> [Work request]: Down to the last line, reproduce the data that follows, but skip the pictures.

> [Given information]:
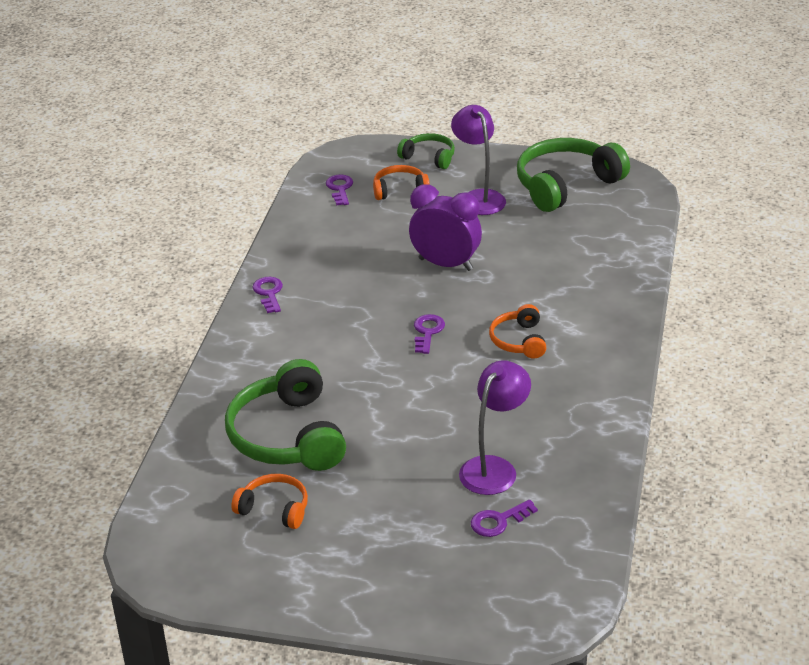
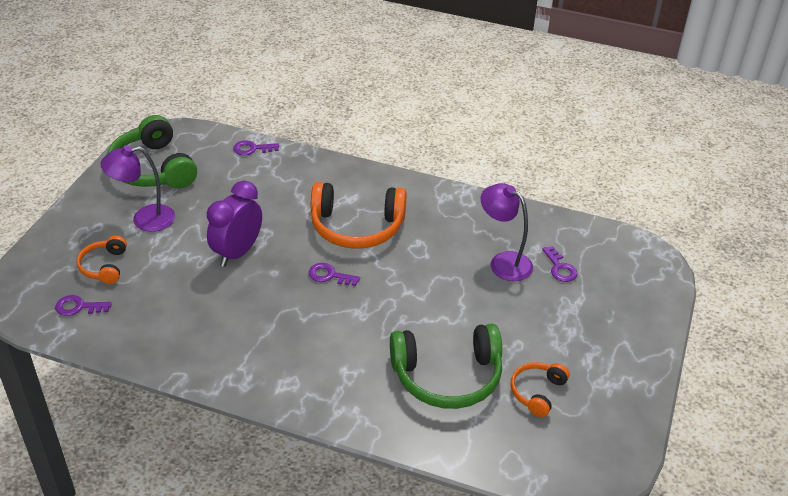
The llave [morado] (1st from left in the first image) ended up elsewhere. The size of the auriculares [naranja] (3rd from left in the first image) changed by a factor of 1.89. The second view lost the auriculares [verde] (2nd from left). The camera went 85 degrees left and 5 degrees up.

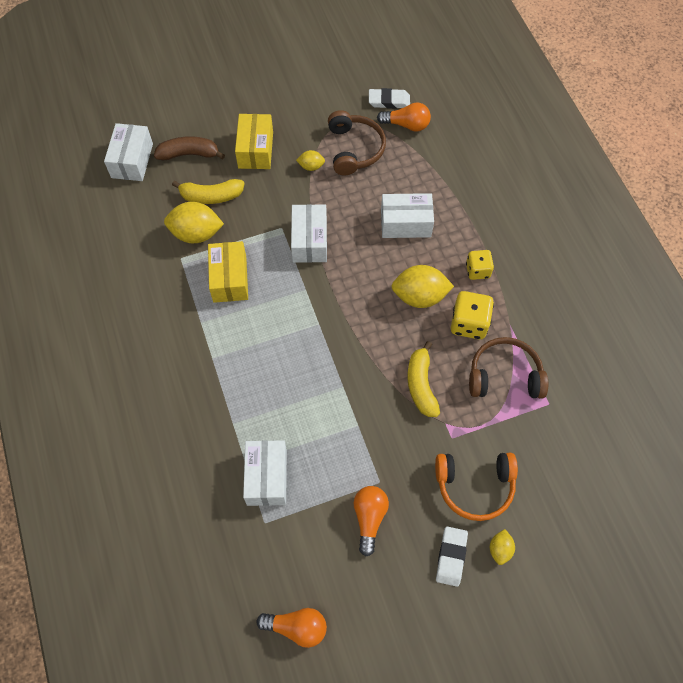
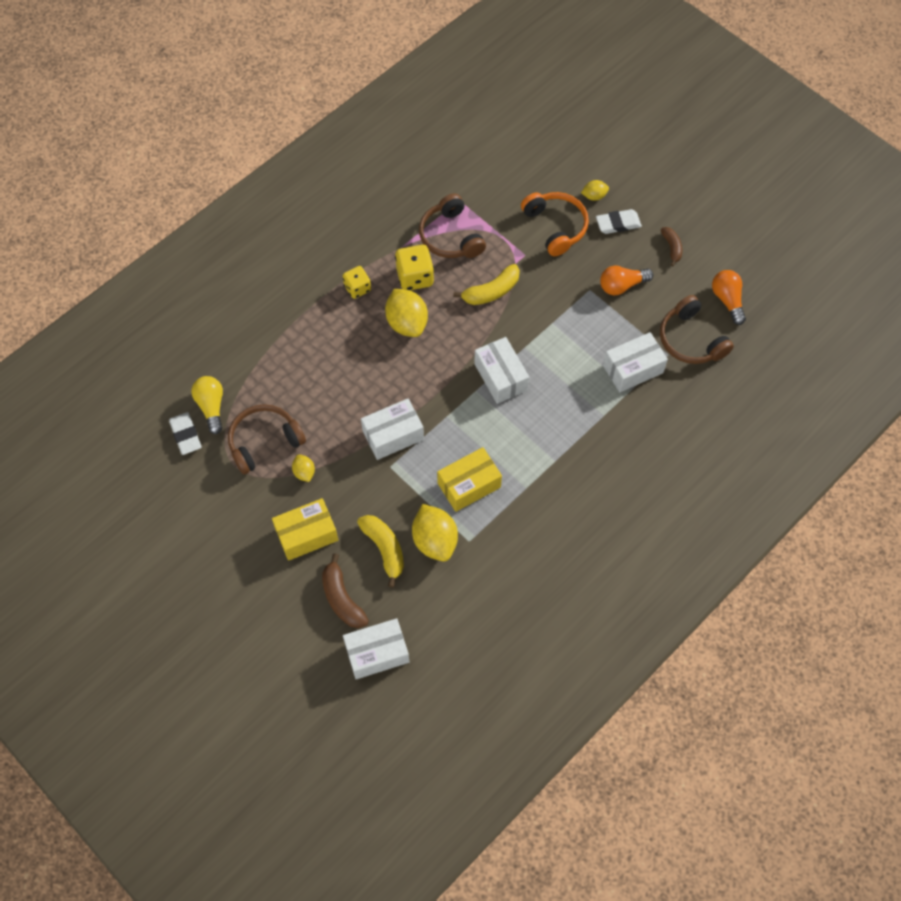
What was the bombilla [naranja] (3rd from left) turned into the bombilla [amarillo]. The caja [blanco] (4th from left in the first image) ended up elsewhere. The second view gained the auriculares [marrón] (3rd from left). The second view gained the plátano [marrón] (2nd from left). The camera went 115 degrees left and 0 degrees up.

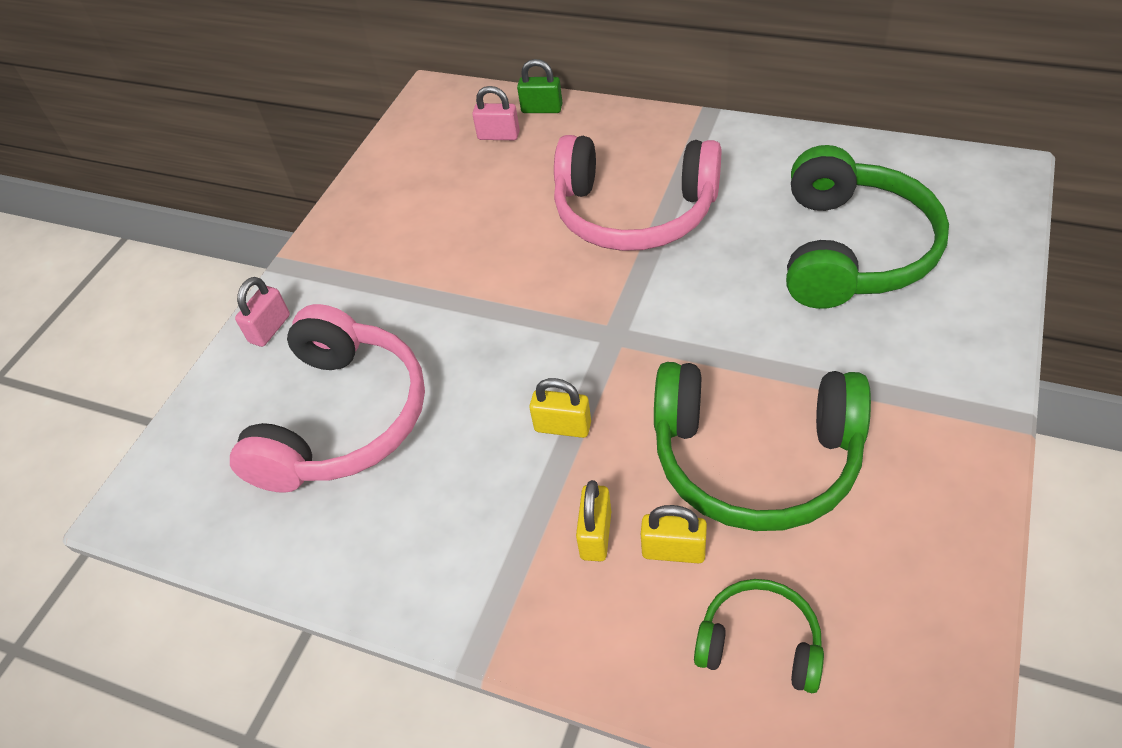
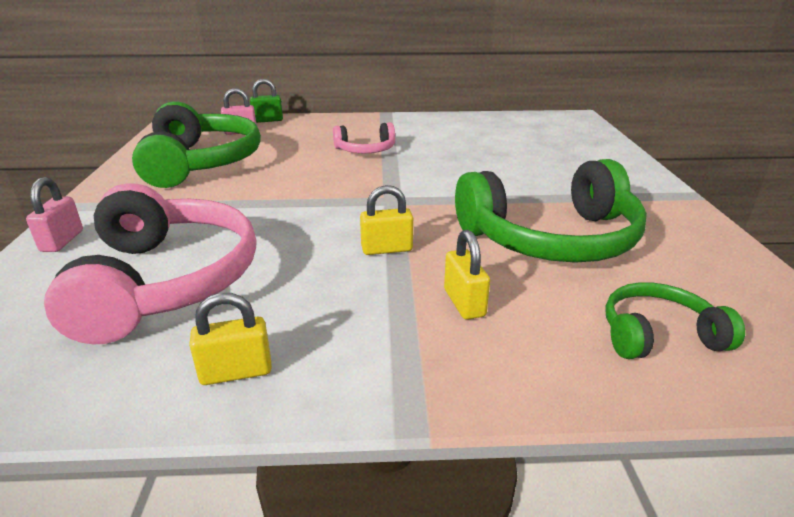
The auriculares [verde] (3rd from left in the first image) ended up elsewhere. The candado [amarillo] (3rd from left in the first image) ended up elsewhere. The size of the auriculares [rosa] (2nd from left) changed by a factor of 0.51. The camera went 30 degrees left and 20 degrees down.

> [Solution to the exercise]:
The llave [morado] (1st from left in the first image) ended up elsewhere. The size of the auriculares [naranja] (3rd from left in the first image) changed by a factor of 1.89. The second view lost the auriculares [verde] (2nd from left). The camera went 85 degrees left and 5 degrees up.

What was the bombilla [naranja] (3rd from left) turned into the bombilla [amarillo]. The caja [blanco] (4th from left in the first image) ended up elsewhere. The second view gained the auriculares [marrón] (3rd from left). The second view gained the plátano [marrón] (2nd from left). The camera went 115 degrees left and 0 degrees up.

The auriculares [verde] (3rd from left in the first image) ended up elsewhere. The candado [amarillo] (3rd from left in the first image) ended up elsewhere. The size of the auriculares [rosa] (2nd from left) changed by a factor of 0.51. The camera went 30 degrees left and 20 degrees down.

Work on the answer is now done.